Itemized modification records:
Content starts

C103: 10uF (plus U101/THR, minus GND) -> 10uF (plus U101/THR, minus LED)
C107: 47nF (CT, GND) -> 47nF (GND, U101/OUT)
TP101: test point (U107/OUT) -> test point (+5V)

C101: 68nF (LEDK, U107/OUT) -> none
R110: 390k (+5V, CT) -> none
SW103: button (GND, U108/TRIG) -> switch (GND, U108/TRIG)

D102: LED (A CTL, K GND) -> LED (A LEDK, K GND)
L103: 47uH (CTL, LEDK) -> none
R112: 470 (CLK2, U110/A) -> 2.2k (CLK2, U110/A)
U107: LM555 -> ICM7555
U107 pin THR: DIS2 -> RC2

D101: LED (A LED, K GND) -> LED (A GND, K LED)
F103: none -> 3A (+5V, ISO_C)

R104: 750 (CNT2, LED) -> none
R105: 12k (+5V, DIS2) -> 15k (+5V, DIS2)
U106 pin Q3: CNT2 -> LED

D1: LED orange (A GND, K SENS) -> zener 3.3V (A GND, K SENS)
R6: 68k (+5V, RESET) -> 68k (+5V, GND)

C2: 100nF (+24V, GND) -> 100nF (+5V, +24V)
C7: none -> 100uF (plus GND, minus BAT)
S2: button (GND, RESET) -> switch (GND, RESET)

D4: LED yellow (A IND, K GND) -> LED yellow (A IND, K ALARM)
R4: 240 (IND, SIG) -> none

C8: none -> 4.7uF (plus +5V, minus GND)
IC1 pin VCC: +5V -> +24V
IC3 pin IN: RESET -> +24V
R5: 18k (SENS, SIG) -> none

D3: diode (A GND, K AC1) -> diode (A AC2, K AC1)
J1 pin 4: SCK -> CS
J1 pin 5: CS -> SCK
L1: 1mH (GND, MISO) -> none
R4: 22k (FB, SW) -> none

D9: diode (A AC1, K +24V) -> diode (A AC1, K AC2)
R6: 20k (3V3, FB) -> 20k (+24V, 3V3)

Content ends

Work to be completed = The records must each be output verbatim, with nothing left out.

Output for this exercise =
C103: 10uF (plus U101/THR, minus GND) -> 10uF (plus U101/THR, minus LED)
C107: 47nF (CT, GND) -> 47nF (GND, U101/OUT)
TP101: test point (U107/OUT) -> test point (+5V)

C101: 68nF (LEDK, U107/OUT) -> none
R110: 390k (+5V, CT) -> none
SW103: button (GND, U108/TRIG) -> switch (GND, U108/TRIG)

D102: LED (A CTL, K GND) -> LED (A LEDK, K GND)
L103: 47uH (CTL, LEDK) -> none
R112: 470 (CLK2, U110/A) -> 2.2k (CLK2, U110/A)
U107: LM555 -> ICM7555
U107 pin THR: DIS2 -> RC2

D101: LED (A LED, K GND) -> LED (A GND, K LED)
F103: none -> 3A (+5V, ISO_C)

R104: 750 (CNT2, LED) -> none
R105: 12k (+5V, DIS2) -> 15k (+5V, DIS2)
U106 pin Q3: CNT2 -> LED

D1: LED orange (A GND, K SENS) -> zener 3.3V (A GND, K SENS)
R6: 68k (+5V, RESET) -> 68k (+5V, GND)

C2: 100nF (+24V, GND) -> 100nF (+5V, +24V)
C7: none -> 100uF (plus GND, minus BAT)
S2: button (GND, RESET) -> switch (GND, RESET)

D4: LED yellow (A IND, K GND) -> LED yellow (A IND, K ALARM)
R4: 240 (IND, SIG) -> none

C8: none -> 4.7uF (plus +5V, minus GND)
IC1 pin VCC: +5V -> +24V
IC3 pin IN: RESET -> +24V
R5: 18k (SENS, SIG) -> none

D3: diode (A GND, K AC1) -> diode (A AC2, K AC1)
J1 pin 4: SCK -> CS
J1 pin 5: CS -> SCK
L1: 1mH (GND, MISO) -> none
R4: 22k (FB, SW) -> none

D9: diode (A AC1, K +24V) -> diode (A AC1, K AC2)
R6: 20k (3V3, FB) -> 20k (+24V, 3V3)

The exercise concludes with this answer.